§ **What you need to do**: For the word "black", copy every line of the material that includes it.

'''

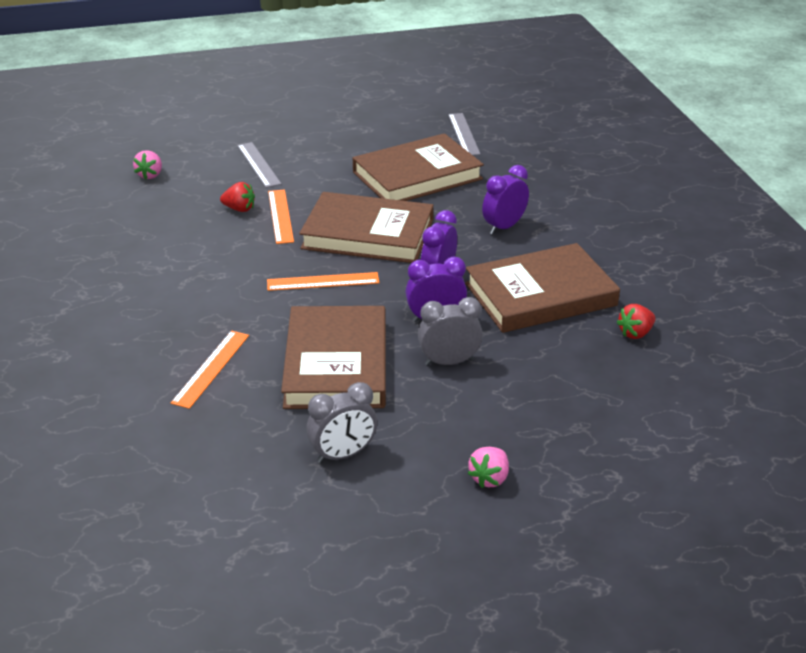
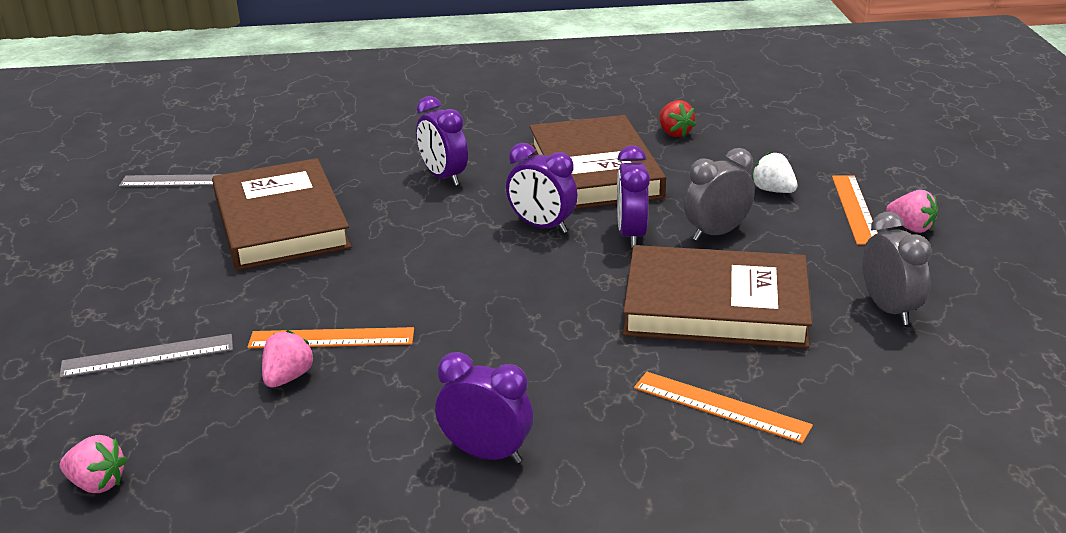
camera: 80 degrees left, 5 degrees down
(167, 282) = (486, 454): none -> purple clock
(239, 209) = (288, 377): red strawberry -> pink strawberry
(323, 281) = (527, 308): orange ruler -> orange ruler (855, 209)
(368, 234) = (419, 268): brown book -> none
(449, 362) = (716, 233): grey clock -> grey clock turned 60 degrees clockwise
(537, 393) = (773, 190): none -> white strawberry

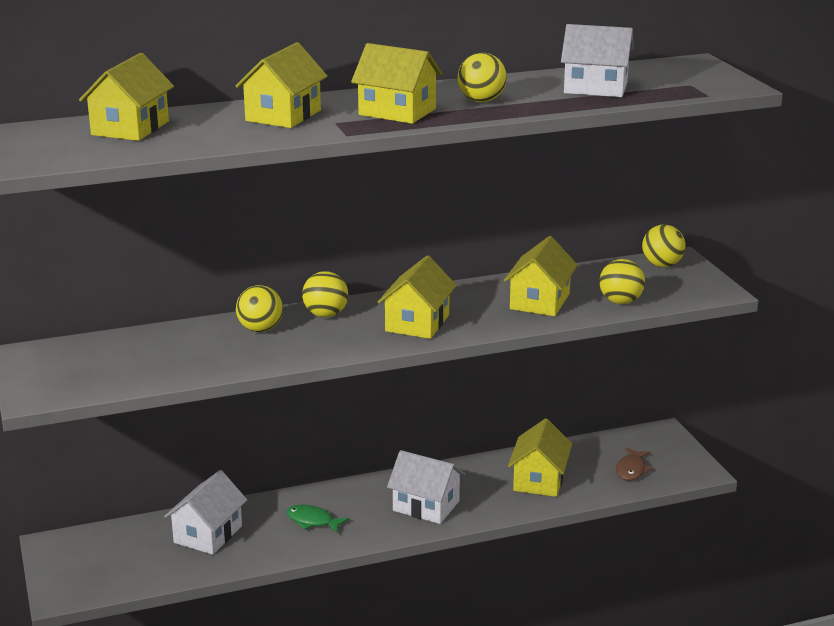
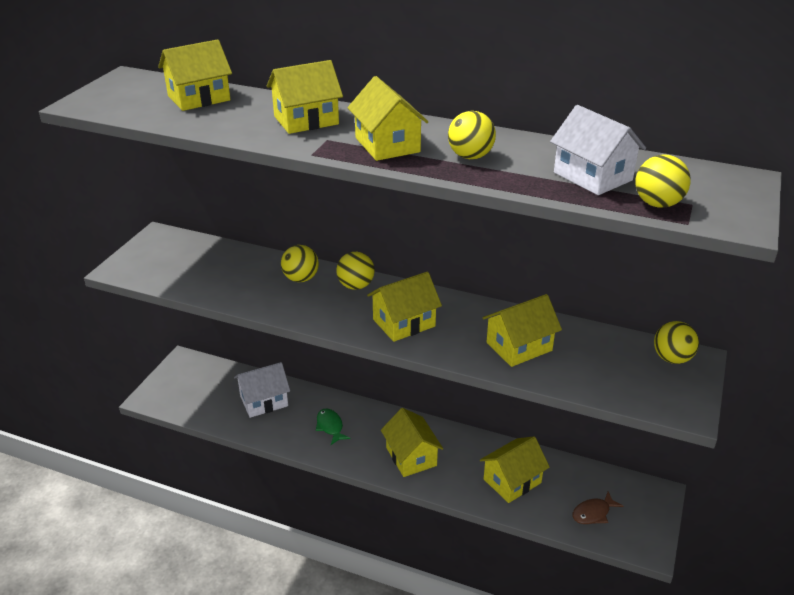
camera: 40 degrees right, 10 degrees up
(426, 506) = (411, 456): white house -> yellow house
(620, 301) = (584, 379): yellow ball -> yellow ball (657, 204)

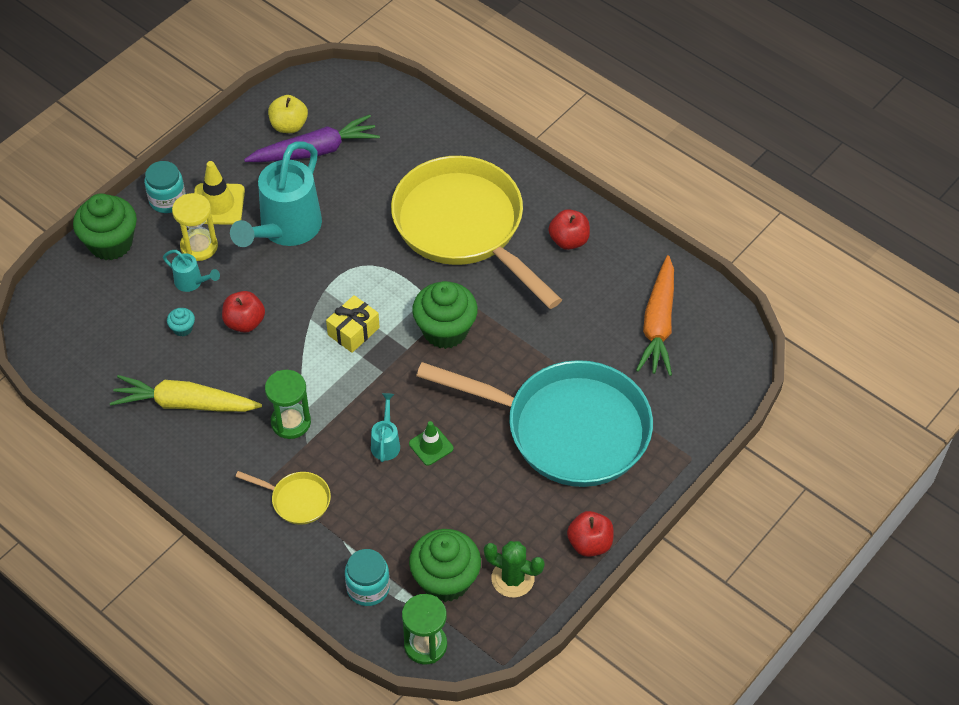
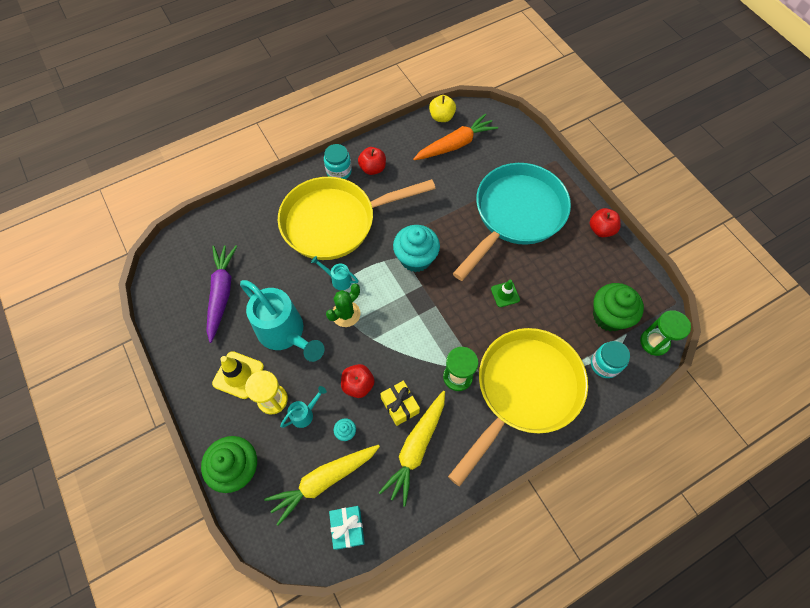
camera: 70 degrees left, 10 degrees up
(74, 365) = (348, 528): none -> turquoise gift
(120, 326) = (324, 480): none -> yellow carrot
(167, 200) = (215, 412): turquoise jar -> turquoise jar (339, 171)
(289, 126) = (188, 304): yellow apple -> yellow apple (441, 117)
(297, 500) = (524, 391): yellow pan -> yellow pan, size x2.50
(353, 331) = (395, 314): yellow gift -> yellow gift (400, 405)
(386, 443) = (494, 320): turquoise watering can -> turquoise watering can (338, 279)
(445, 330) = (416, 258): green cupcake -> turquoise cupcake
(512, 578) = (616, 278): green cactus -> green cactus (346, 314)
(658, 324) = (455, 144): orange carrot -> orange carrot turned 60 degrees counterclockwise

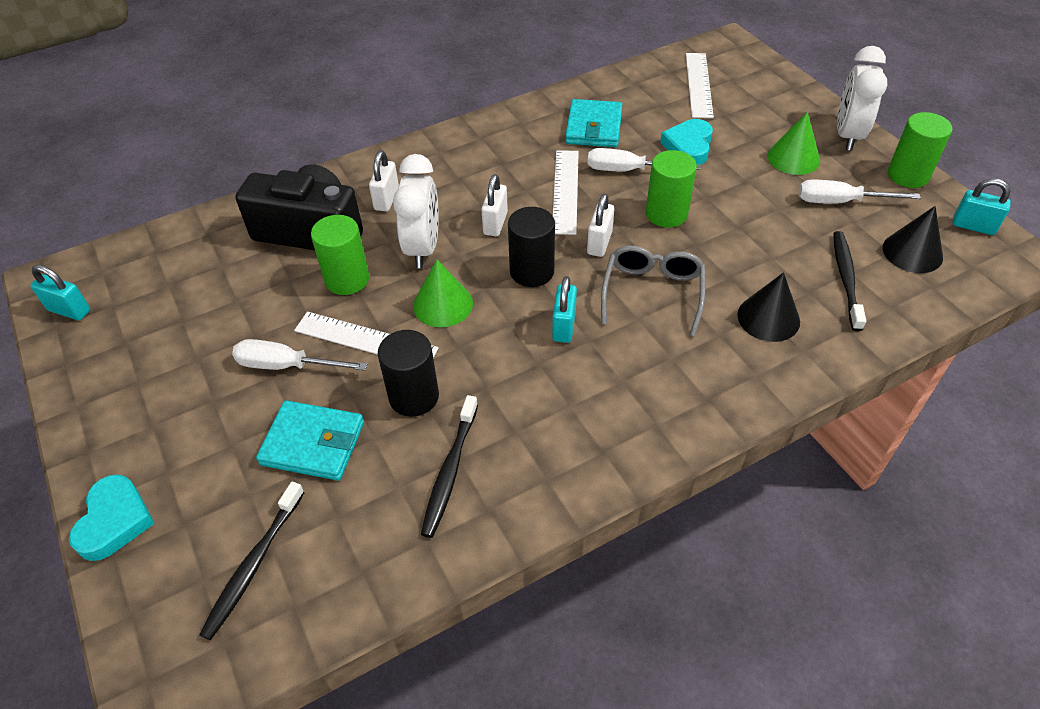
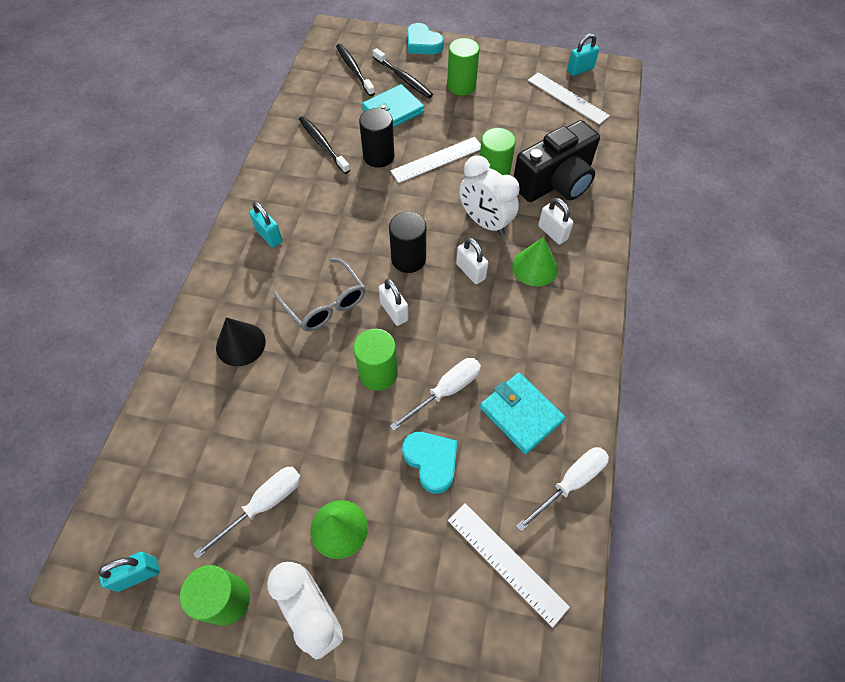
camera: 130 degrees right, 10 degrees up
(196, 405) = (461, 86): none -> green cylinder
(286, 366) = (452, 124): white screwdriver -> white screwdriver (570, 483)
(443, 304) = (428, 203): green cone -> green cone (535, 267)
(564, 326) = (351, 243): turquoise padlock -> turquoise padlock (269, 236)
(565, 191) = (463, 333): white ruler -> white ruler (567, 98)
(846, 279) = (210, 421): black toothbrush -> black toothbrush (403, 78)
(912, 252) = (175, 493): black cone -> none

'''

§ **Exercise output**:
(846, 279) = (210, 421): black toothbrush -> black toothbrush (403, 78)
(912, 252) = (175, 493): black cone -> none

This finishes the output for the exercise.